# RECORDED INFORMATION start

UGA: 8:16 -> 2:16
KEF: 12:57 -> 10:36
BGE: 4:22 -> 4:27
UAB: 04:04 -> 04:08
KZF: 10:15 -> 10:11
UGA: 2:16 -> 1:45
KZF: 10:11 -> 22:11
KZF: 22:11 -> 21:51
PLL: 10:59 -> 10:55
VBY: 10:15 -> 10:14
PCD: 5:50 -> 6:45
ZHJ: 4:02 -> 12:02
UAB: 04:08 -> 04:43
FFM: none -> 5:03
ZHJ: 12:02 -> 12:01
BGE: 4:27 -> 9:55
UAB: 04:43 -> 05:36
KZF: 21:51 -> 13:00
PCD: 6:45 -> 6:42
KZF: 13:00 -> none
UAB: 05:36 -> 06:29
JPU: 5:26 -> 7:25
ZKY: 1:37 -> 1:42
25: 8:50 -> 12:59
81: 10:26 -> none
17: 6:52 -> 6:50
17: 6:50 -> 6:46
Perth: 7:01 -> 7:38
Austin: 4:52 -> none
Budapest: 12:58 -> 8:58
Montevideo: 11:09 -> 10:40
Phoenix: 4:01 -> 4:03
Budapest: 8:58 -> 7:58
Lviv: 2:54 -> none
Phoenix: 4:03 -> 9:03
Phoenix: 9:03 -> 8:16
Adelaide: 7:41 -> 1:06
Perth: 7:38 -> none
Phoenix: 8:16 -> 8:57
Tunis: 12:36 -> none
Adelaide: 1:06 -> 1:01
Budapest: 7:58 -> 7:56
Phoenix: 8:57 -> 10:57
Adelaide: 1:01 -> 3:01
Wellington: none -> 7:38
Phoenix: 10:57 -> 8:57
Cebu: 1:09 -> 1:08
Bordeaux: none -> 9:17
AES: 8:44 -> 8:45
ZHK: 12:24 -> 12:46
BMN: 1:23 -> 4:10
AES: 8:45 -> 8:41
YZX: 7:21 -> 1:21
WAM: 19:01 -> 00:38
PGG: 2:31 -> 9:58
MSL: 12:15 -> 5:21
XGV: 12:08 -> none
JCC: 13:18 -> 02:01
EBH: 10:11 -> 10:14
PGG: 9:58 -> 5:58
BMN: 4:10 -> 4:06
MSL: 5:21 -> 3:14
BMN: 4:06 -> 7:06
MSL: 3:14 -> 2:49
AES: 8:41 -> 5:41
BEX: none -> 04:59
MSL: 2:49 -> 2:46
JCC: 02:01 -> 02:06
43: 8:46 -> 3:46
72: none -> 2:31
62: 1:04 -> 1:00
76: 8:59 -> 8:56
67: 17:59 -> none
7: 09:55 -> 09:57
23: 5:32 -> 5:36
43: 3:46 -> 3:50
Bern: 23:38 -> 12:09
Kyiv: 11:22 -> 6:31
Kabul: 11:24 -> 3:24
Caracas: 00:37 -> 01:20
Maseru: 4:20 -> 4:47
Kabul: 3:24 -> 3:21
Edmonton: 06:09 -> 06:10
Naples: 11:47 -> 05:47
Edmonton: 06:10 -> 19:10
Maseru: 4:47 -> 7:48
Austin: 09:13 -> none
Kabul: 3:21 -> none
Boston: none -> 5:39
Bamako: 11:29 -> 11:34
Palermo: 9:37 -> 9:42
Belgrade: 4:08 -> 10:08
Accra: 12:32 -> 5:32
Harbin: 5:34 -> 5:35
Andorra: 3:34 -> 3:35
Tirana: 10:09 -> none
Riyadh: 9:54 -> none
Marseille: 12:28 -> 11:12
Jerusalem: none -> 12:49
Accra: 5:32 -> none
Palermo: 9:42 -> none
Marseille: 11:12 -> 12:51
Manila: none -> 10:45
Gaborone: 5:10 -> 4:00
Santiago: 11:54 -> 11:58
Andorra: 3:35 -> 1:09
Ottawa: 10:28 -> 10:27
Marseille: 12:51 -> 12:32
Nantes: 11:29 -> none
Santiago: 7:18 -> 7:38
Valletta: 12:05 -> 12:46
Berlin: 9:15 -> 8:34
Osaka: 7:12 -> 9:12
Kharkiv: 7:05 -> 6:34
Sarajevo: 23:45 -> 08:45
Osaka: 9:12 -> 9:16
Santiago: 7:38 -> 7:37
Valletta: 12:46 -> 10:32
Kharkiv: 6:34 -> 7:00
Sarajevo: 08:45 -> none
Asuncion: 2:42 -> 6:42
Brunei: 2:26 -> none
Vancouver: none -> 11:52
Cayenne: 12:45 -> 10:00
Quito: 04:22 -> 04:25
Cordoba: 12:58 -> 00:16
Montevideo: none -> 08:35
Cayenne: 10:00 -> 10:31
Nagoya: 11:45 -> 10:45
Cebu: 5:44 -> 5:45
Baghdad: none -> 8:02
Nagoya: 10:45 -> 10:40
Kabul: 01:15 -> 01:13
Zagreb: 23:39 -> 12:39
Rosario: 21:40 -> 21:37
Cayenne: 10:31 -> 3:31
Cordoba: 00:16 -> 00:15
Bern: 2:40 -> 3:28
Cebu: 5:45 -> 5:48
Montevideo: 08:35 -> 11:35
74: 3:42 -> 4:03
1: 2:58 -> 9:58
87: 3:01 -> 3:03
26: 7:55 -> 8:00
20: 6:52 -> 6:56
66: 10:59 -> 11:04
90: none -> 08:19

# RECORDED INFORMATION end

* TASK BRIEF
Copy out every line above, from first to last, with no changes.

* RESULT
UGA: 8:16 -> 2:16
KEF: 12:57 -> 10:36
BGE: 4:22 -> 4:27
UAB: 04:04 -> 04:08
KZF: 10:15 -> 10:11
UGA: 2:16 -> 1:45
KZF: 10:11 -> 22:11
KZF: 22:11 -> 21:51
PLL: 10:59 -> 10:55
VBY: 10:15 -> 10:14
PCD: 5:50 -> 6:45
ZHJ: 4:02 -> 12:02
UAB: 04:08 -> 04:43
FFM: none -> 5:03
ZHJ: 12:02 -> 12:01
BGE: 4:27 -> 9:55
UAB: 04:43 -> 05:36
KZF: 21:51 -> 13:00
PCD: 6:45 -> 6:42
KZF: 13:00 -> none
UAB: 05:36 -> 06:29
JPU: 5:26 -> 7:25
ZKY: 1:37 -> 1:42
25: 8:50 -> 12:59
81: 10:26 -> none
17: 6:52 -> 6:50
17: 6:50 -> 6:46
Perth: 7:01 -> 7:38
Austin: 4:52 -> none
Budapest: 12:58 -> 8:58
Montevideo: 11:09 -> 10:40
Phoenix: 4:01 -> 4:03
Budapest: 8:58 -> 7:58
Lviv: 2:54 -> none
Phoenix: 4:03 -> 9:03
Phoenix: 9:03 -> 8:16
Adelaide: 7:41 -> 1:06
Perth: 7:38 -> none
Phoenix: 8:16 -> 8:57
Tunis: 12:36 -> none
Adelaide: 1:06 -> 1:01
Budapest: 7:58 -> 7:56
Phoenix: 8:57 -> 10:57
Adelaide: 1:01 -> 3:01
Wellington: none -> 7:38
Phoenix: 10:57 -> 8:57
Cebu: 1:09 -> 1:08
Bordeaux: none -> 9:17
AES: 8:44 -> 8:45
ZHK: 12:24 -> 12:46
BMN: 1:23 -> 4:10
AES: 8:45 -> 8:41
YZX: 7:21 -> 1:21
WAM: 19:01 -> 00:38
PGG: 2:31 -> 9:58
MSL: 12:15 -> 5:21
XGV: 12:08 -> none
JCC: 13:18 -> 02:01
EBH: 10:11 -> 10:14
PGG: 9:58 -> 5:58
BMN: 4:10 -> 4:06
MSL: 5:21 -> 3:14
BMN: 4:06 -> 7:06
MSL: 3:14 -> 2:49
AES: 8:41 -> 5:41
BEX: none -> 04:59
MSL: 2:49 -> 2:46
JCC: 02:01 -> 02:06
43: 8:46 -> 3:46
72: none -> 2:31
62: 1:04 -> 1:00
76: 8:59 -> 8:56
67: 17:59 -> none
7: 09:55 -> 09:57
23: 5:32 -> 5:36
43: 3:46 -> 3:50
Bern: 23:38 -> 12:09
Kyiv: 11:22 -> 6:31
Kabul: 11:24 -> 3:24
Caracas: 00:37 -> 01:20
Maseru: 4:20 -> 4:47
Kabul: 3:24 -> 3:21
Edmonton: 06:09 -> 06:10
Naples: 11:47 -> 05:47
Edmonton: 06:10 -> 19:10
Maseru: 4:47 -> 7:48
Austin: 09:13 -> none
Kabul: 3:21 -> none
Boston: none -> 5:39
Bamako: 11:29 -> 11:34
Palermo: 9:37 -> 9:42
Belgrade: 4:08 -> 10:08
Accra: 12:32 -> 5:32
Harbin: 5:34 -> 5:35
Andorra: 3:34 -> 3:35
Tirana: 10:09 -> none
Riyadh: 9:54 -> none
Marseille: 12:28 -> 11:12
Jerusalem: none -> 12:49
Accra: 5:32 -> none
Palermo: 9:42 -> none
Marseille: 11:12 -> 12:51
Manila: none -> 10:45
Gaborone: 5:10 -> 4:00
Santiago: 11:54 -> 11:58
Andorra: 3:35 -> 1:09
Ottawa: 10:28 -> 10:27
Marseille: 12:51 -> 12:32
Nantes: 11:29 -> none
Santiago: 7:18 -> 7:38
Valletta: 12:05 -> 12:46
Berlin: 9:15 -> 8:34
Osaka: 7:12 -> 9:12
Kharkiv: 7:05 -> 6:34
Sarajevo: 23:45 -> 08:45
Osaka: 9:12 -> 9:16
Santiago: 7:38 -> 7:37
Valletta: 12:46 -> 10:32
Kharkiv: 6:34 -> 7:00
Sarajevo: 08:45 -> none
Asuncion: 2:42 -> 6:42
Brunei: 2:26 -> none
Vancouver: none -> 11:52
Cayenne: 12:45 -> 10:00
Quito: 04:22 -> 04:25
Cordoba: 12:58 -> 00:16
Montevideo: none -> 08:35
Cayenne: 10:00 -> 10:31
Nagoya: 11:45 -> 10:45
Cebu: 5:44 -> 5:45
Baghdad: none -> 8:02
Nagoya: 10:45 -> 10:40
Kabul: 01:15 -> 01:13
Zagreb: 23:39 -> 12:39
Rosario: 21:40 -> 21:37
Cayenne: 10:31 -> 3:31
Cordoba: 00:16 -> 00:15
Bern: 2:40 -> 3:28
Cebu: 5:45 -> 5:48
Montevideo: 08:35 -> 11:35
74: 3:42 -> 4:03
1: 2:58 -> 9:58
87: 3:01 -> 3:03
26: 7:55 -> 8:00
20: 6:52 -> 6:56
66: 10:59 -> 11:04
90: none -> 08:19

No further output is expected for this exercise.